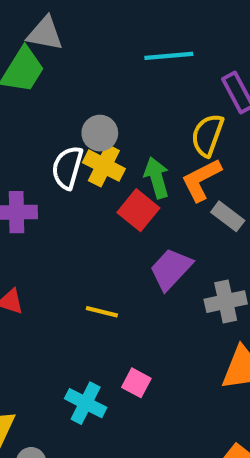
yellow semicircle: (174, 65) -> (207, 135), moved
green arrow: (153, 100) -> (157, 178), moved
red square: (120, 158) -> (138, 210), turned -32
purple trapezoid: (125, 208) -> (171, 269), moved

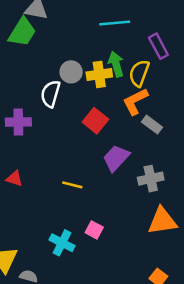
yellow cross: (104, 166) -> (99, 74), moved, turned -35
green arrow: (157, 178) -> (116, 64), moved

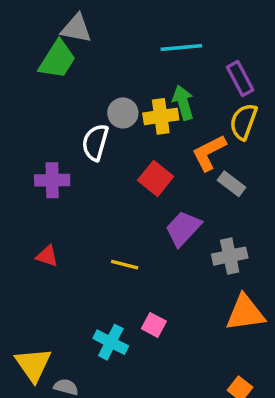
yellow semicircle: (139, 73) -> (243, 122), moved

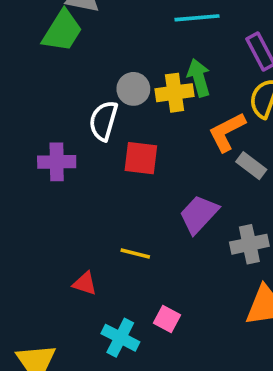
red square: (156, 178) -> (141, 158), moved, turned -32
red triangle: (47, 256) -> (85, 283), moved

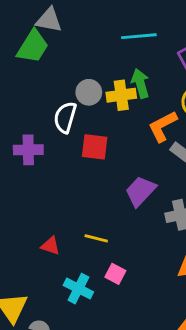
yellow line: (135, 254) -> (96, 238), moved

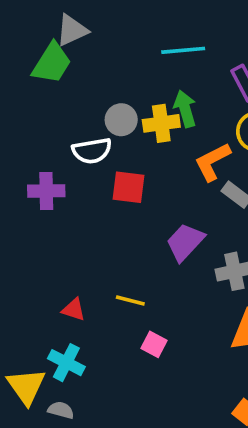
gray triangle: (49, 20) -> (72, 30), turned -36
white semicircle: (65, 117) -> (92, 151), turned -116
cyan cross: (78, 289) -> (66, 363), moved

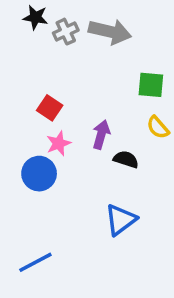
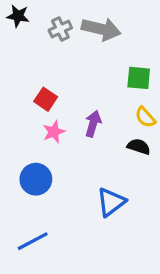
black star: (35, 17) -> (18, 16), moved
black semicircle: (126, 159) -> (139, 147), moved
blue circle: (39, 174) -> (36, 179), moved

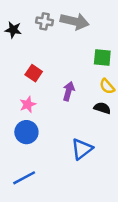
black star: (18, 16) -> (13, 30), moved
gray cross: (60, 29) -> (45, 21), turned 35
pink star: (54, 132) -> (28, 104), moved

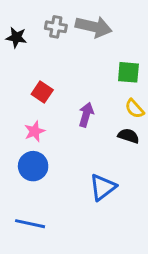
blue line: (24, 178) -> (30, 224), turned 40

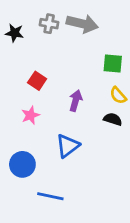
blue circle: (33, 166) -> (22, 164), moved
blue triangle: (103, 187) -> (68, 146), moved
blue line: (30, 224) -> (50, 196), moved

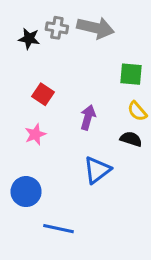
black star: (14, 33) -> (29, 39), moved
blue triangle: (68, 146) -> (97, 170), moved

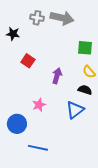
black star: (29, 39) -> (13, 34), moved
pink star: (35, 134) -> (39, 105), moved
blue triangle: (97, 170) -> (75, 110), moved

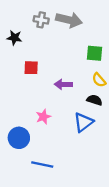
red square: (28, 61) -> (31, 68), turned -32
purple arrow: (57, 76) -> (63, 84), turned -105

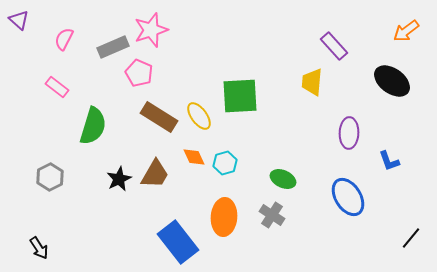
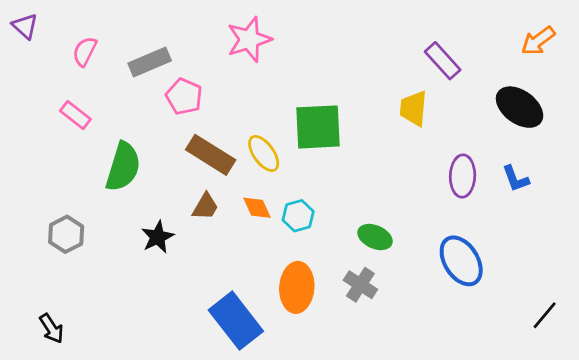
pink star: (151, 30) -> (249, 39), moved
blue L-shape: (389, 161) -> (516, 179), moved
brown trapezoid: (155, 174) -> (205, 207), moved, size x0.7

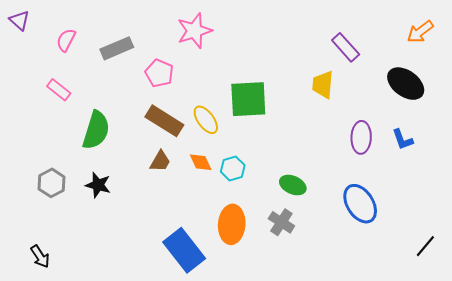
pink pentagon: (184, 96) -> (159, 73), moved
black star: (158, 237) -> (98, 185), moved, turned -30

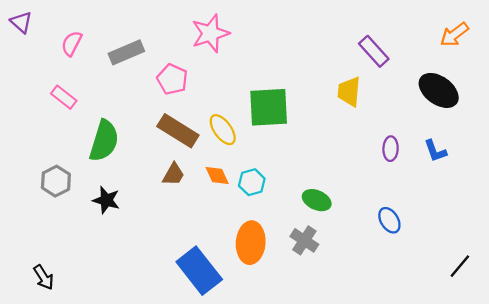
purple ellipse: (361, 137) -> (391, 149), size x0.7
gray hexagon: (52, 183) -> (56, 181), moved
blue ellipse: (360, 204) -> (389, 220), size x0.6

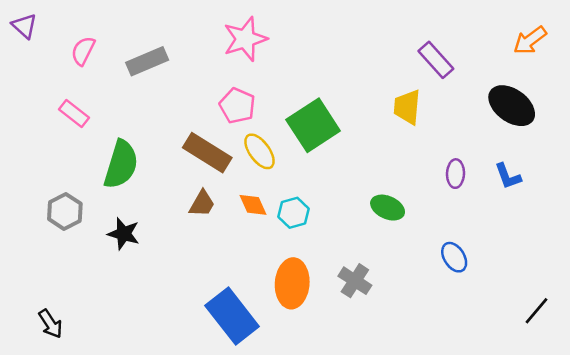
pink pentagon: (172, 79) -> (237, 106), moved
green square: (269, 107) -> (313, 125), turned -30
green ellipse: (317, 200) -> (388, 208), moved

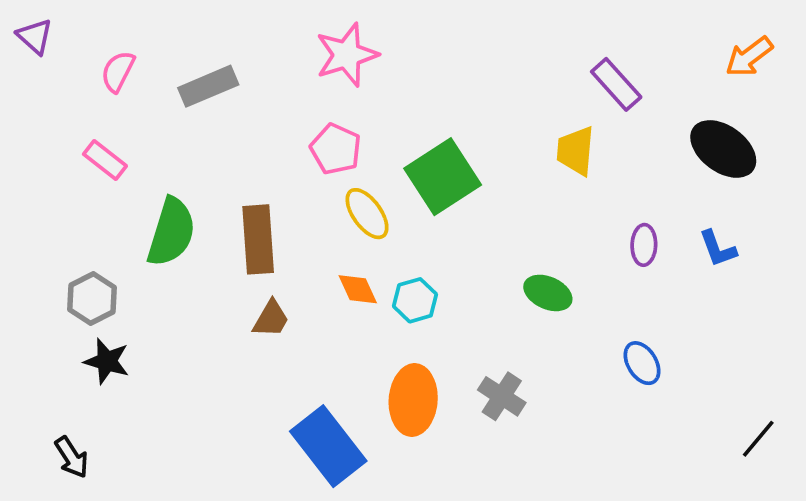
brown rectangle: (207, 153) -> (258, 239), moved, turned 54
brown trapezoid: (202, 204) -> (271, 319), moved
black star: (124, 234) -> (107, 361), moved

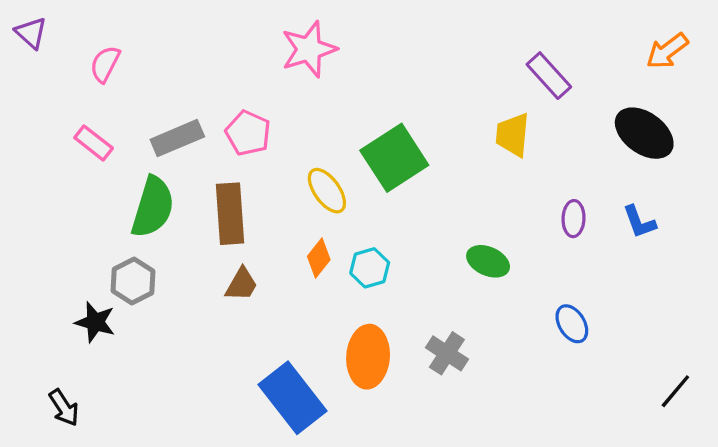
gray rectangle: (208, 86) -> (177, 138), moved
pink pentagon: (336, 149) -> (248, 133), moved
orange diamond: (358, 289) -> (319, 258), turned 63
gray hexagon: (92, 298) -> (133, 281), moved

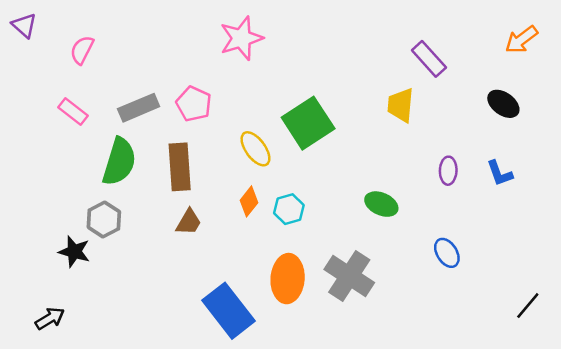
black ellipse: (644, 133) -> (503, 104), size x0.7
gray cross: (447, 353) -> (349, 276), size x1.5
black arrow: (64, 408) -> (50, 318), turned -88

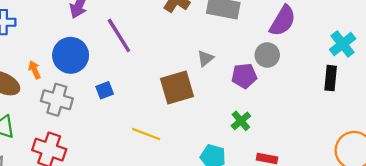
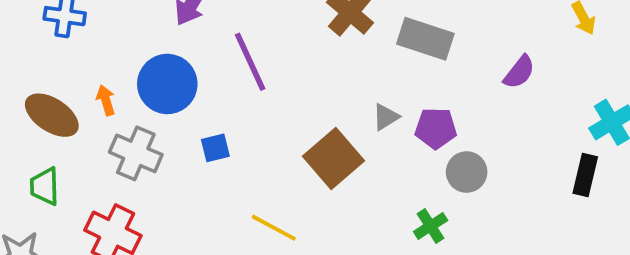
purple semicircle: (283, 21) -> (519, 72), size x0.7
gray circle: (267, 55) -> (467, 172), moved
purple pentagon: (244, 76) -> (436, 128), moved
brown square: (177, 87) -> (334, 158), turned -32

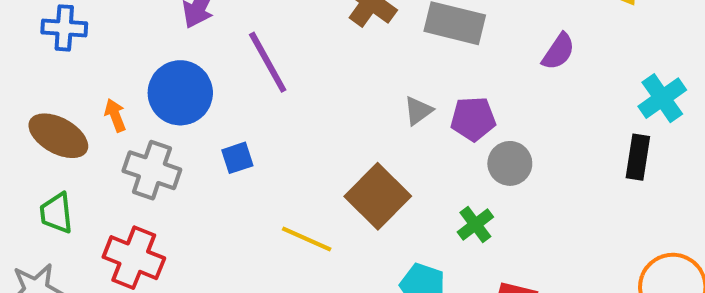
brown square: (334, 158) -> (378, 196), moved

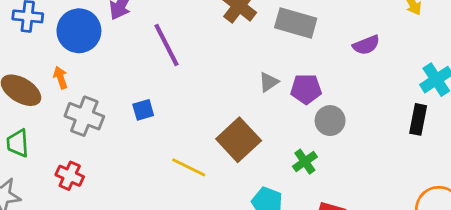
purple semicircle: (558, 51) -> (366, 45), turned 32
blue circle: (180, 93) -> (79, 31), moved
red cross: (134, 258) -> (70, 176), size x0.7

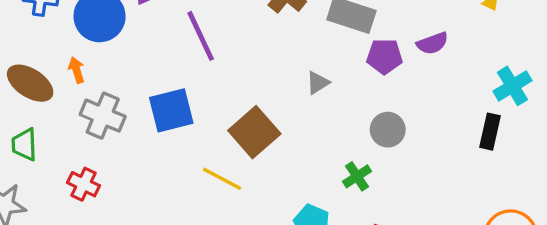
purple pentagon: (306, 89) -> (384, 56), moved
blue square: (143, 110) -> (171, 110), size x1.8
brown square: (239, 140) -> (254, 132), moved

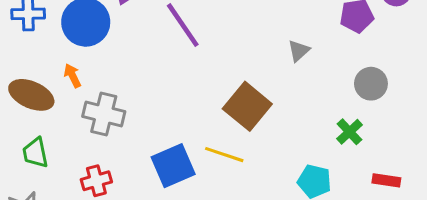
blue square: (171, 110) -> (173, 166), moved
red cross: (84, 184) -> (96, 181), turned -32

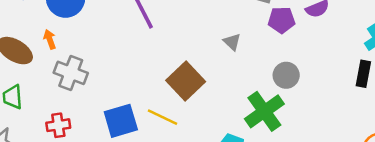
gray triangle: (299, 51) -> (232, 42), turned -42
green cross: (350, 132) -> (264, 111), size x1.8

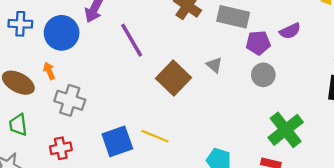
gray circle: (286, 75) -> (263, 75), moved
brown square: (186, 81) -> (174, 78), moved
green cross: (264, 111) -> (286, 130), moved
────────────────
#### What you need to do:
Give the lines again exactly, beginning with the first line of the records above and ending with the line that contains "blue triangle: (68, 146) -> (97, 170), moved", and include no pictures.

#### Response for this exercise:
yellow semicircle: (174, 65) -> (207, 135), moved
green arrow: (153, 100) -> (157, 178), moved
red square: (120, 158) -> (138, 210), turned -32
purple trapezoid: (125, 208) -> (171, 269), moved

yellow cross: (104, 166) -> (99, 74), moved, turned -35
green arrow: (157, 178) -> (116, 64), moved

yellow semicircle: (139, 73) -> (243, 122), moved

red square: (156, 178) -> (141, 158), moved, turned -32
red triangle: (47, 256) -> (85, 283), moved

yellow line: (135, 254) -> (96, 238), moved

gray triangle: (49, 20) -> (72, 30), turned -36
white semicircle: (65, 117) -> (92, 151), turned -116
cyan cross: (78, 289) -> (66, 363), moved

black star: (35, 17) -> (18, 16), moved
black semicircle: (126, 159) -> (139, 147), moved
blue circle: (39, 174) -> (36, 179), moved

black star: (18, 16) -> (13, 30), moved
gray cross: (60, 29) -> (45, 21), turned 35
pink star: (54, 132) -> (28, 104), moved

blue line: (24, 178) -> (30, 224), turned 40

blue circle: (33, 166) -> (22, 164), moved
blue triangle: (103, 187) -> (68, 146), moved
blue line: (30, 224) -> (50, 196), moved

black star: (14, 33) -> (29, 39), moved
blue triangle: (68, 146) -> (97, 170), moved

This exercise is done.